- TASK DIRECTIONS -
Only the lines from the first line of the data through the line containing "yellow flower pot" belong in the answer, transcribed exactly; pictures do not.

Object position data
------------------------

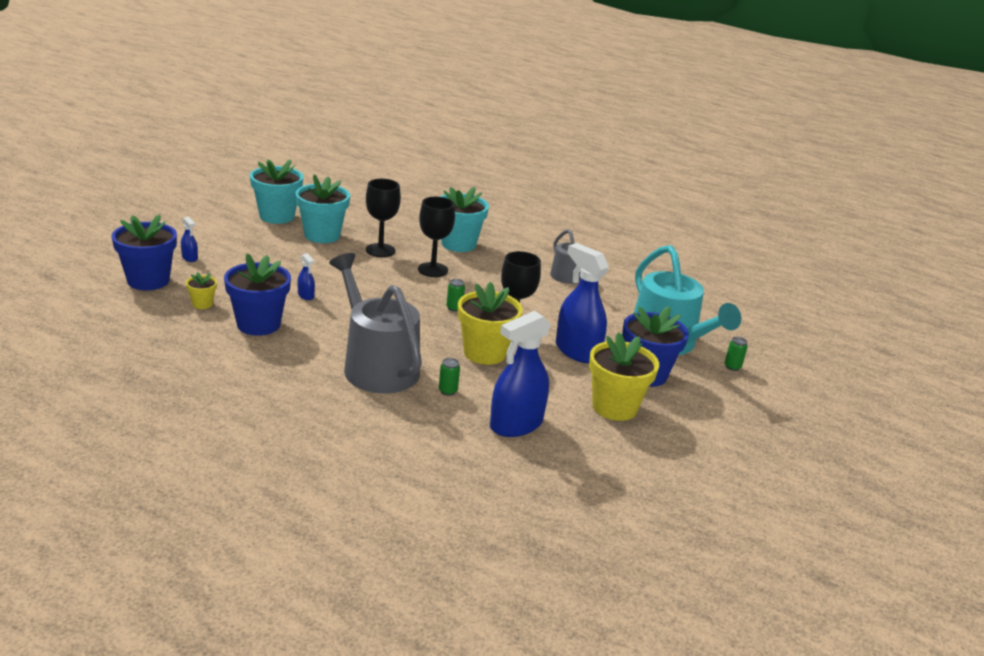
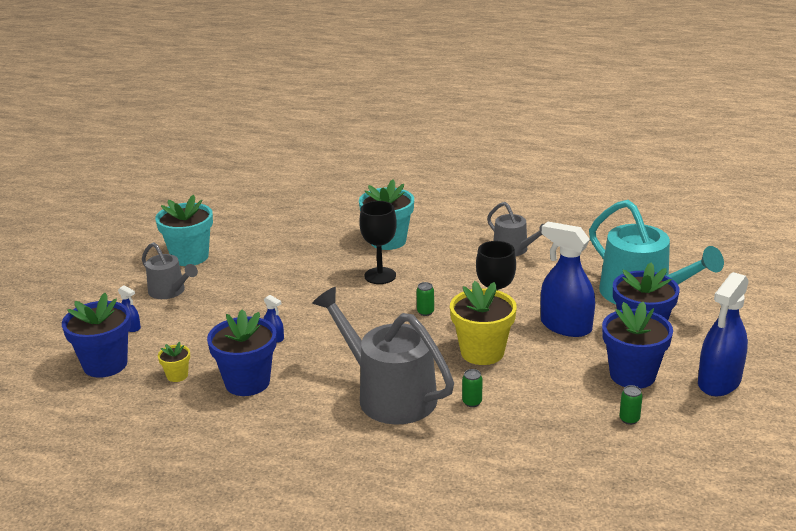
camera: 10 degrees left, 0 degrees up
turquoise flower pot [295,174,350,243] -> none
black goblet [366,179,401,257] -> none
blue spray bottle [490,311,551,437] -> blue spray bottle moved to [698,272,749,396]
yellow flower pot [589,332,659,421] -> blue flower pot [602,302,673,389]
green can [725,337,748,371] -> green can moved to [619,385,643,425]
none -> grey watering can [142,242,198,299]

------------------------

- RESPONSE TO THIS TASK -
camera: 10 degrees left, 0 degrees up
turquoise flower pot [295,174,350,243] -> none
black goblet [366,179,401,257] -> none
blue spray bottle [490,311,551,437] -> blue spray bottle moved to [698,272,749,396]
yellow flower pot [589,332,659,421] -> blue flower pot [602,302,673,389]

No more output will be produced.